Records drawn from a dataset
== Segment start ==

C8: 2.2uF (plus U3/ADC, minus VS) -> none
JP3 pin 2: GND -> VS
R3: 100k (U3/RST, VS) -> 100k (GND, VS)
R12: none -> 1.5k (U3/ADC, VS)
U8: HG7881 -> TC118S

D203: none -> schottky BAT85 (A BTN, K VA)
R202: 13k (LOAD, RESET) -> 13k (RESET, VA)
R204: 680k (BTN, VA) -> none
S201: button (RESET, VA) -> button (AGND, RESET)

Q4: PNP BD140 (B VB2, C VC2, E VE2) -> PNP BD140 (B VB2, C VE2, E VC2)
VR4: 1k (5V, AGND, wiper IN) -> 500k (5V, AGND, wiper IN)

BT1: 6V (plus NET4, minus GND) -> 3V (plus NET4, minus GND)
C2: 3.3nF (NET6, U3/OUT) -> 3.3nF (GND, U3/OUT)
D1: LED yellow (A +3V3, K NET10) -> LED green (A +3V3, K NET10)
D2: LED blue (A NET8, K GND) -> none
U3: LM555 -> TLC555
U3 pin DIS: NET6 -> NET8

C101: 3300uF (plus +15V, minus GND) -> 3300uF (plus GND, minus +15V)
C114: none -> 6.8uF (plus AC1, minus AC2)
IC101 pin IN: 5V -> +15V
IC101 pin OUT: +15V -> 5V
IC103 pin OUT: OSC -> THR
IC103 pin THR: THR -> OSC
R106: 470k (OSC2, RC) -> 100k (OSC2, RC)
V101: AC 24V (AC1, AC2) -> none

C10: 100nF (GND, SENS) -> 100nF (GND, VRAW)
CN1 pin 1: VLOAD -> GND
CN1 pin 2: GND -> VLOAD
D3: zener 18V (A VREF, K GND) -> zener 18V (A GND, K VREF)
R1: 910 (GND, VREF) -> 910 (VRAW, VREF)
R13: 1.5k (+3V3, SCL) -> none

== Segment end ==

- **Problem to work on**:
Precisely reproduce the lines of the entries, beginning at the first and ending at the one containing "C2: 3.3nF (NET6, U3/OUT)". Add nothing.

- **Result**:
C8: 2.2uF (plus U3/ADC, minus VS) -> none
JP3 pin 2: GND -> VS
R3: 100k (U3/RST, VS) -> 100k (GND, VS)
R12: none -> 1.5k (U3/ADC, VS)
U8: HG7881 -> TC118S

D203: none -> schottky BAT85 (A BTN, K VA)
R202: 13k (LOAD, RESET) -> 13k (RESET, VA)
R204: 680k (BTN, VA) -> none
S201: button (RESET, VA) -> button (AGND, RESET)

Q4: PNP BD140 (B VB2, C VC2, E VE2) -> PNP BD140 (B VB2, C VE2, E VC2)
VR4: 1k (5V, AGND, wiper IN) -> 500k (5V, AGND, wiper IN)

BT1: 6V (plus NET4, minus GND) -> 3V (plus NET4, minus GND)
C2: 3.3nF (NET6, U3/OUT) -> 3.3nF (GND, U3/OUT)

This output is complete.